What you should do: Copy each line below word for word and drop every image.
◆ ◆ ◆ ◆ ◆ ◆ ◆
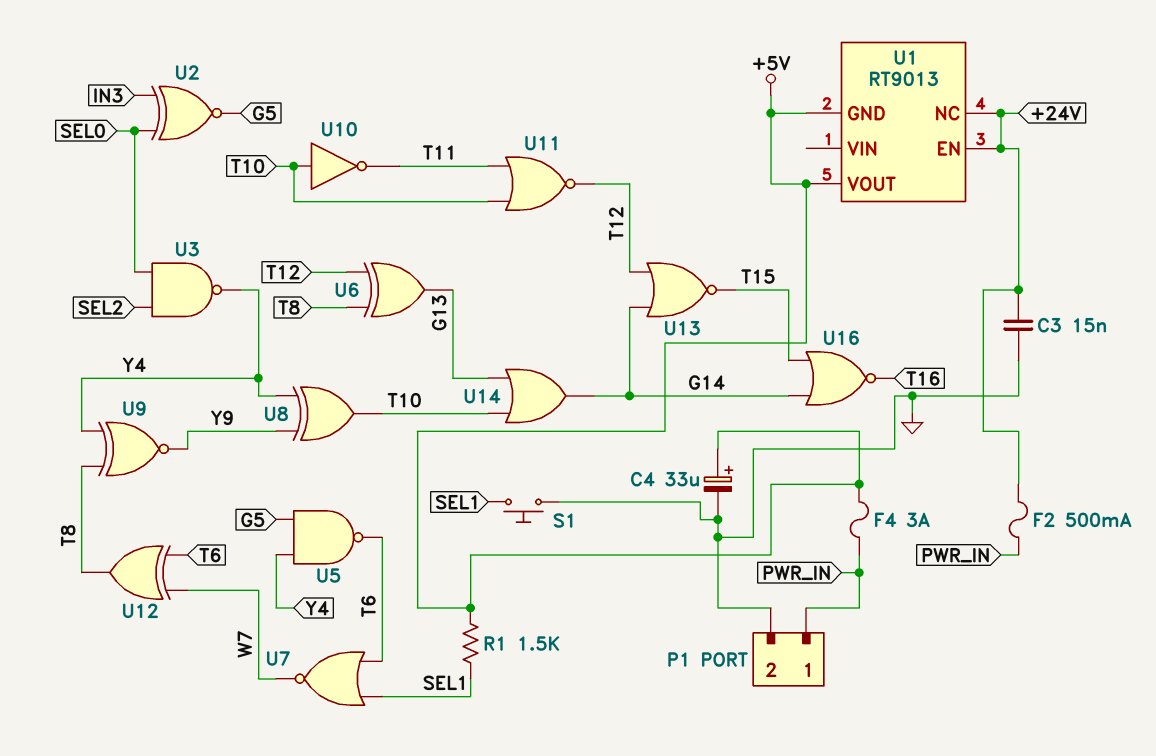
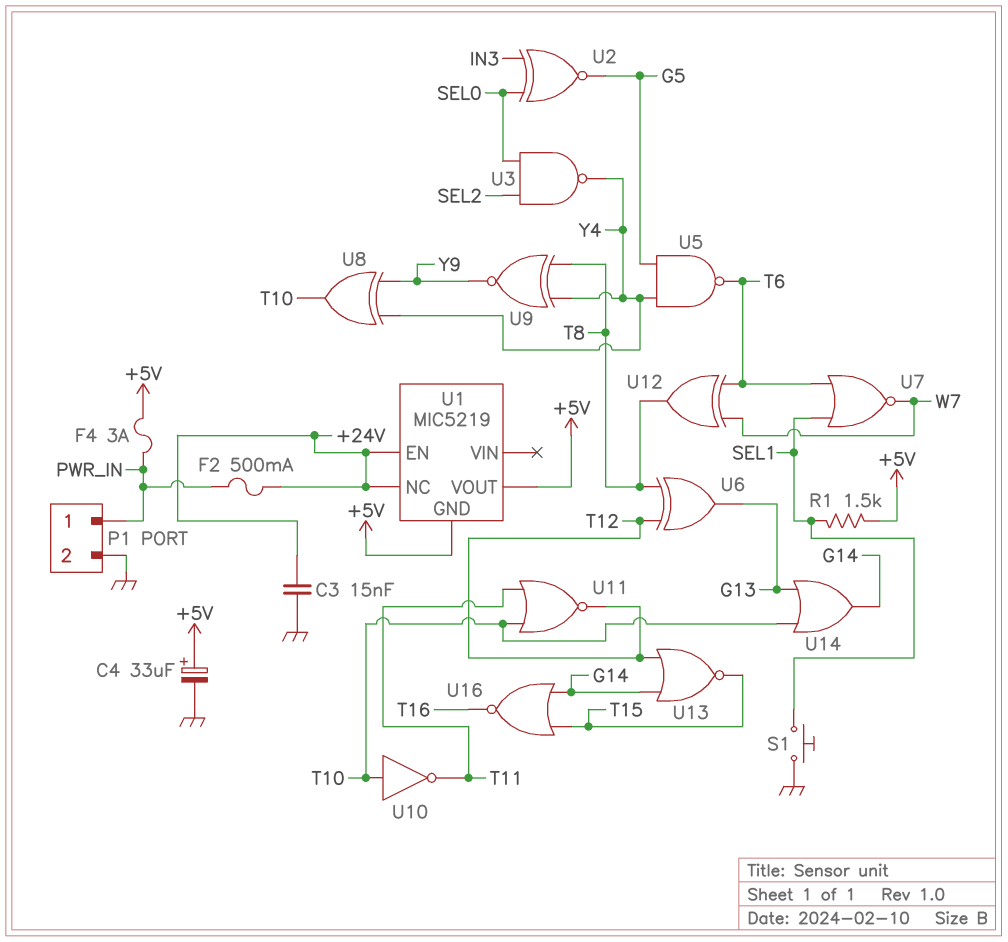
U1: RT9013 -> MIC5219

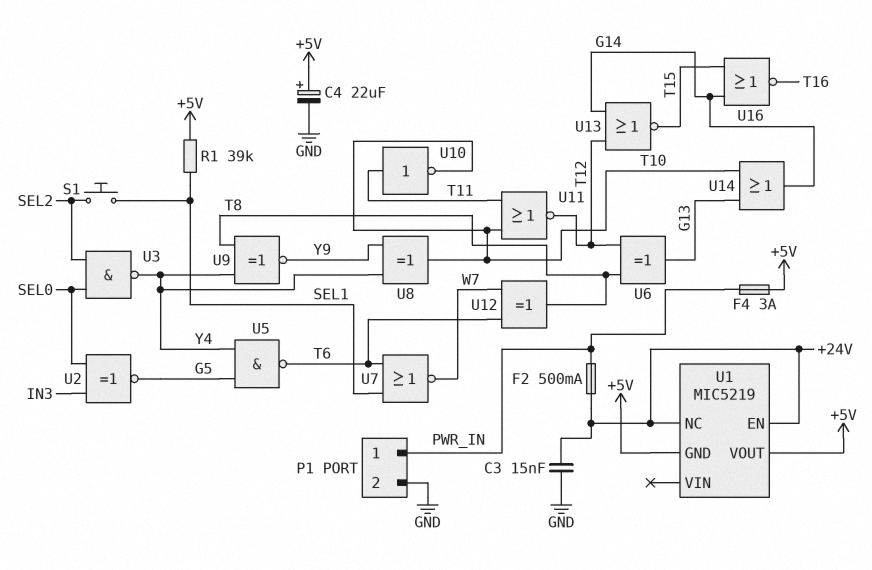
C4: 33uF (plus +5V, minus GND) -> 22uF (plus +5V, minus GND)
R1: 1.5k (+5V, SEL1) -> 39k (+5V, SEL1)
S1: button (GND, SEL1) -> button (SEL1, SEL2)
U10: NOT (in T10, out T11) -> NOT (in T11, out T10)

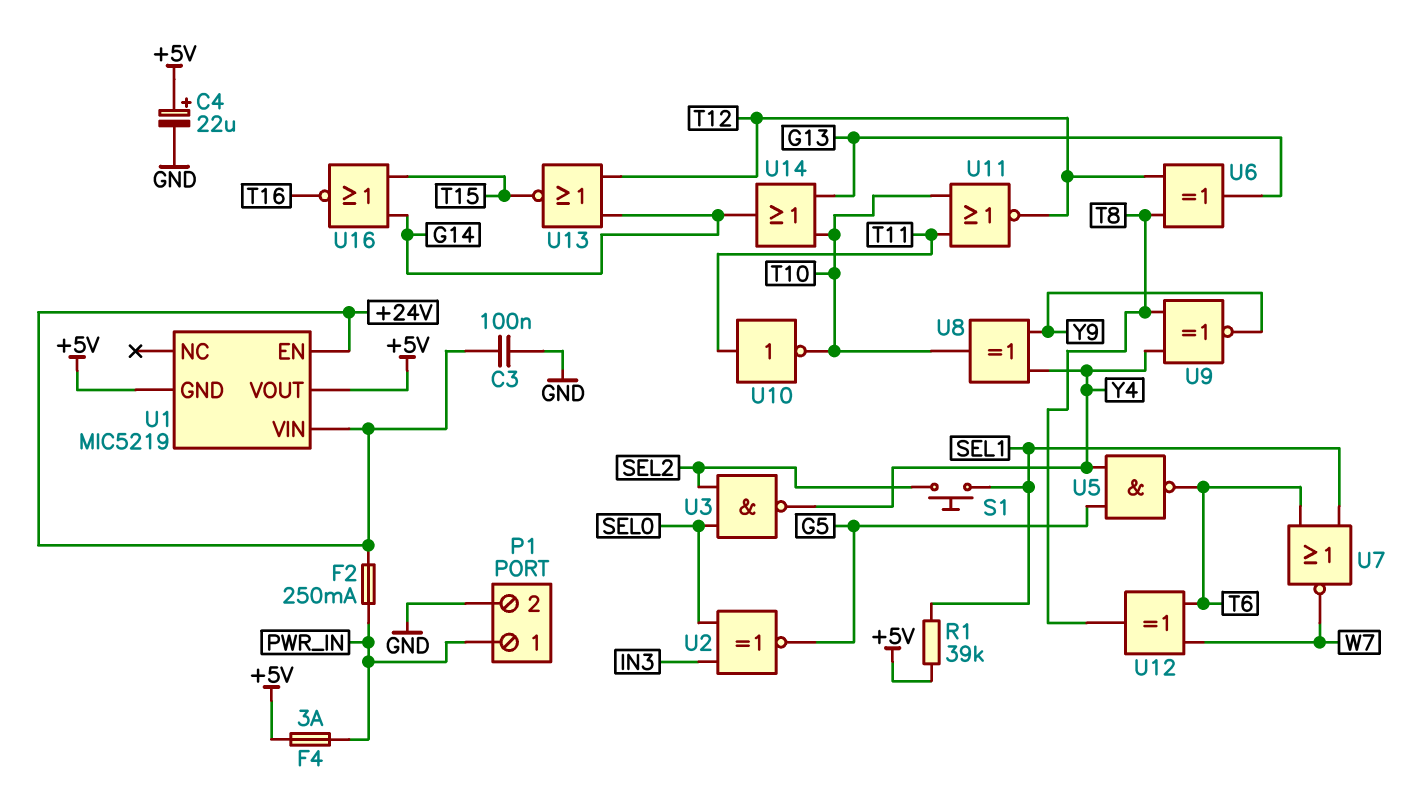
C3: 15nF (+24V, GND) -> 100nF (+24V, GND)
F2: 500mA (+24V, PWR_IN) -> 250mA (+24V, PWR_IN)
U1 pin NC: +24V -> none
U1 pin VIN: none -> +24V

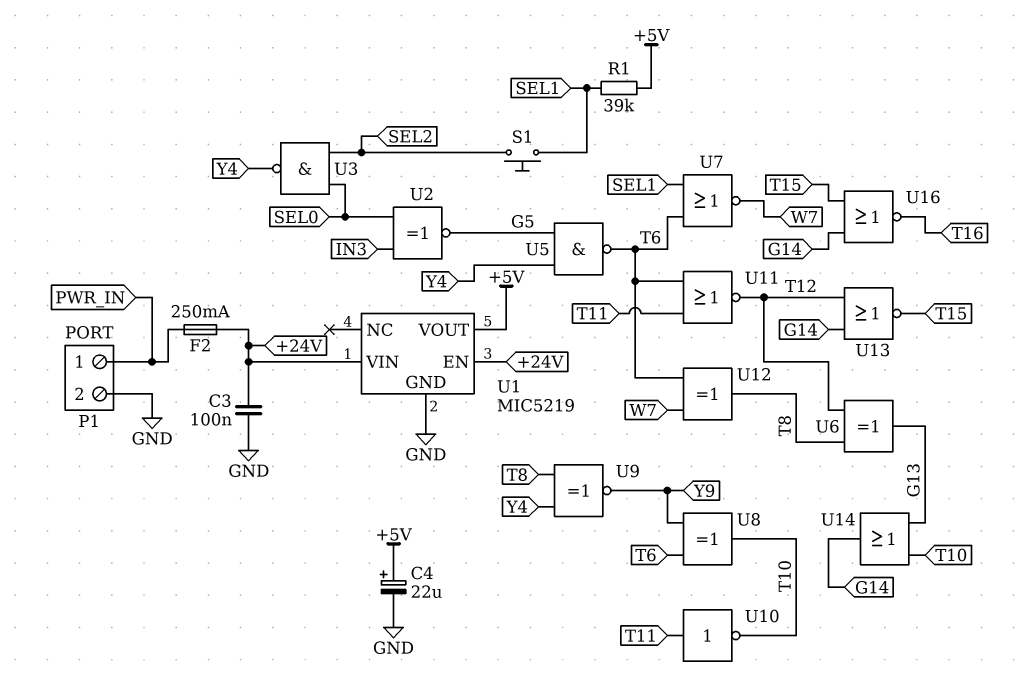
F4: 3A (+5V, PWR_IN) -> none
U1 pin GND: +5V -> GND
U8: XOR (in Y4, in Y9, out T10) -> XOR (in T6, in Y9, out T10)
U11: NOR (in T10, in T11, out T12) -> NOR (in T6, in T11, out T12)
◆ ◆ ◆ ◆ ◆ ◆ ◆
Task result:
U1: RT9013 -> MIC5219

C4: 33uF (plus +5V, minus GND) -> 22uF (plus +5V, minus GND)
R1: 1.5k (+5V, SEL1) -> 39k (+5V, SEL1)
S1: button (GND, SEL1) -> button (SEL1, SEL2)
U10: NOT (in T10, out T11) -> NOT (in T11, out T10)

C3: 15nF (+24V, GND) -> 100nF (+24V, GND)
F2: 500mA (+24V, PWR_IN) -> 250mA (+24V, PWR_IN)
U1 pin NC: +24V -> none
U1 pin VIN: none -> +24V

F4: 3A (+5V, PWR_IN) -> none
U1 pin GND: +5V -> GND
U8: XOR (in Y4, in Y9, out T10) -> XOR (in T6, in Y9, out T10)
U11: NOR (in T10, in T11, out T12) -> NOR (in T6, in T11, out T12)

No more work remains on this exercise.